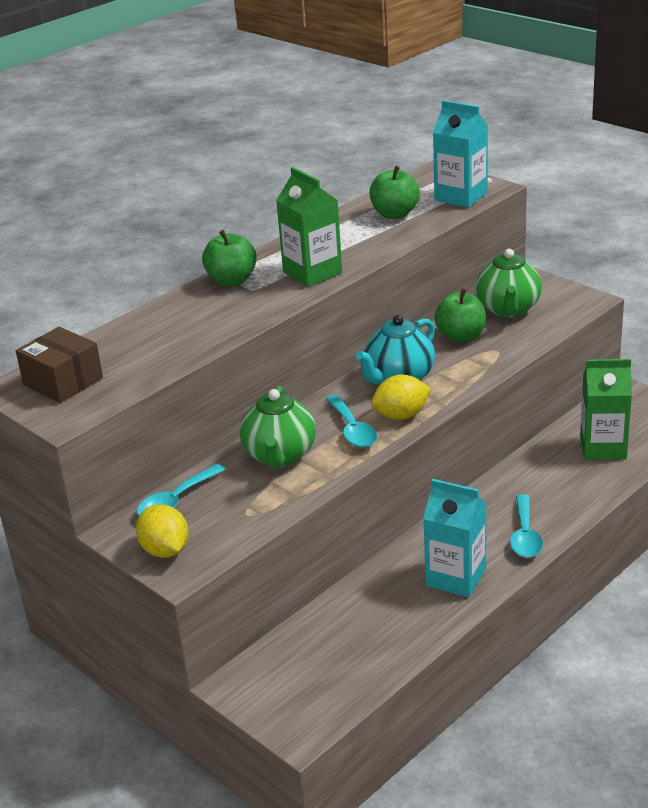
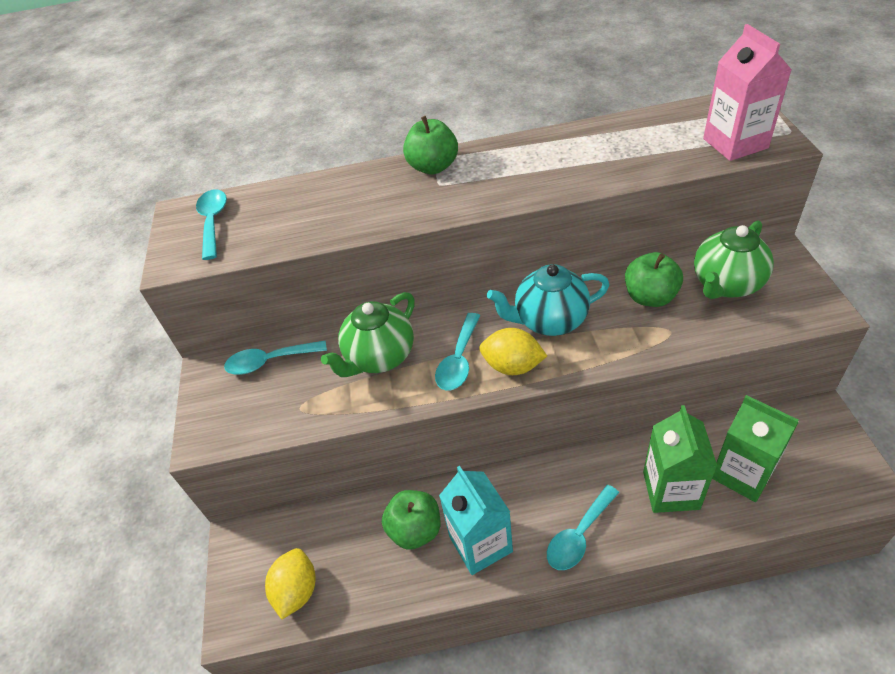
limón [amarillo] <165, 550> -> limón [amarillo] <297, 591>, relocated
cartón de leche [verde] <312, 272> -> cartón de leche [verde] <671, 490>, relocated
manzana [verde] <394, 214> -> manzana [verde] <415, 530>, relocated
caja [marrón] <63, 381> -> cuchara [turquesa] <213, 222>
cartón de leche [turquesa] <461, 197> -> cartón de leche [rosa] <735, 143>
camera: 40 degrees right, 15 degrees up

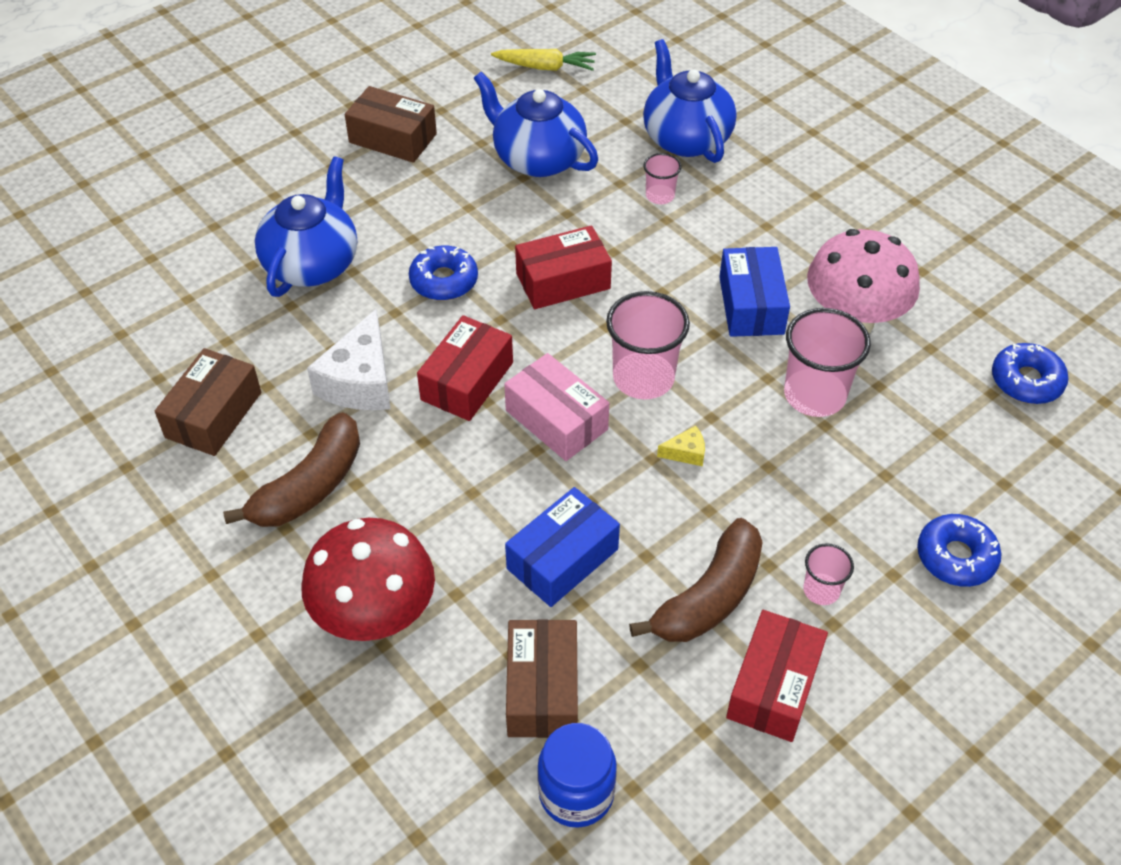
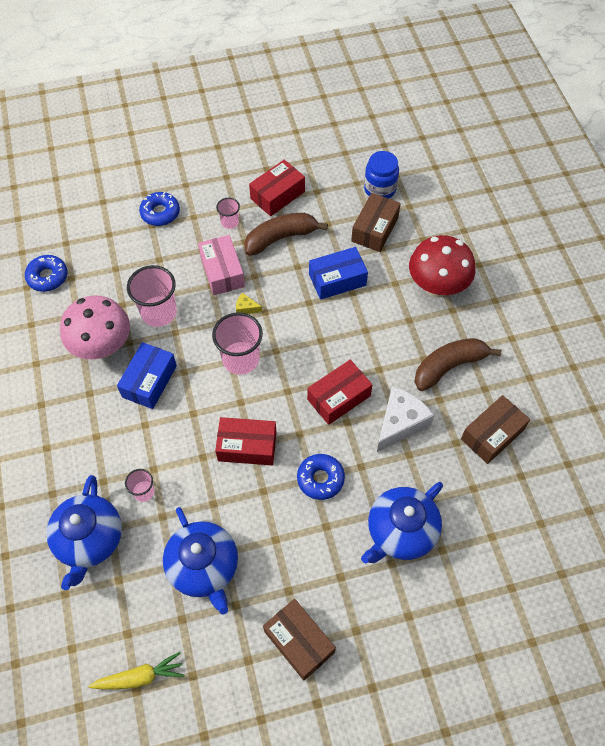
caja [rosa] <556, 420> -> caja [rosa] <222, 272>, relocated
zanahoria [amarillo] <545, 67> -> zanahoria [amarillo] <140, 677>, 135 degrees clockwise
camera: 155 degrees left, 10 degrees up

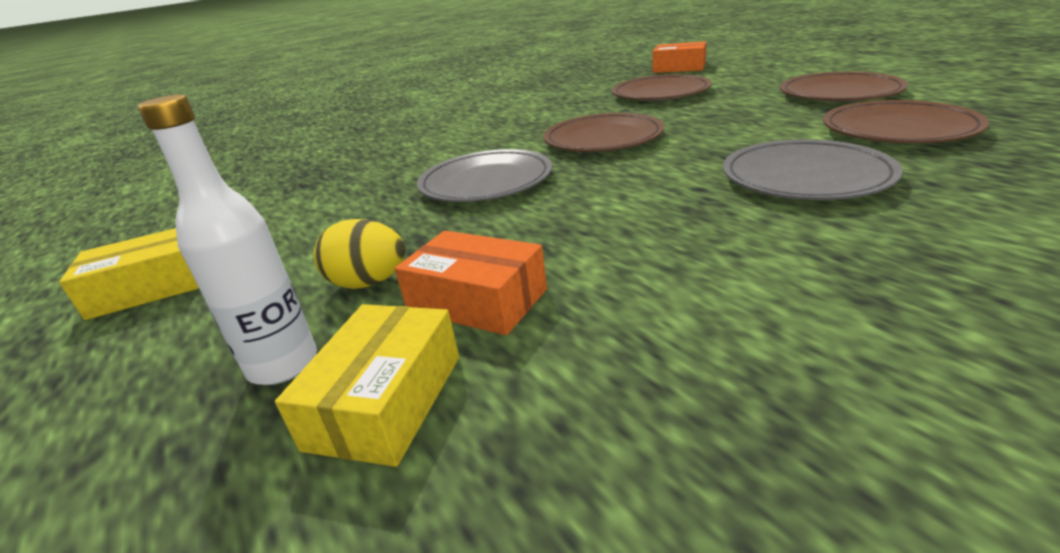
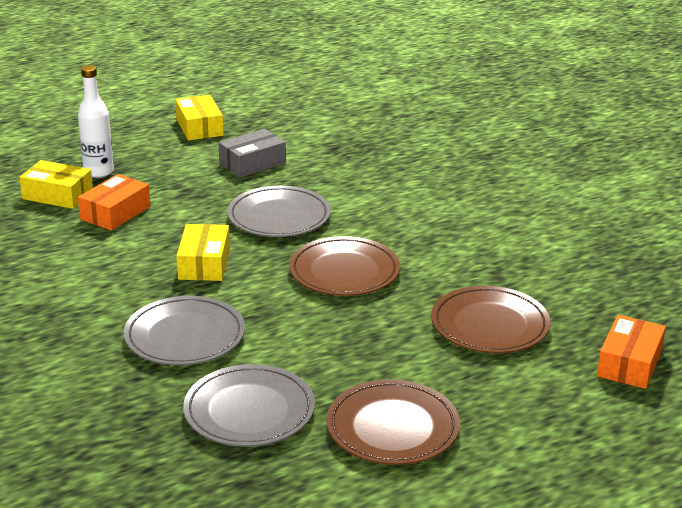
huevo [amarillo] <369, 283> -> none
none -> caja [amarillo] <204, 263>
none -> caja [gris] <252, 163>
plato [marrón] <898, 129> -> plato [gris] <249, 411>
camera: 90 degrees right, 0 degrees up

-=-=-

Look for the word "leche" in the listing above, and copy every line where you find it.

** Result for this task **
cartón de leche [verde] <312, 272> -> cartón de leche [verde] <671, 490>, relocated
cartón de leche [turquesa] <461, 197> -> cartón de leche [rosa] <735, 143>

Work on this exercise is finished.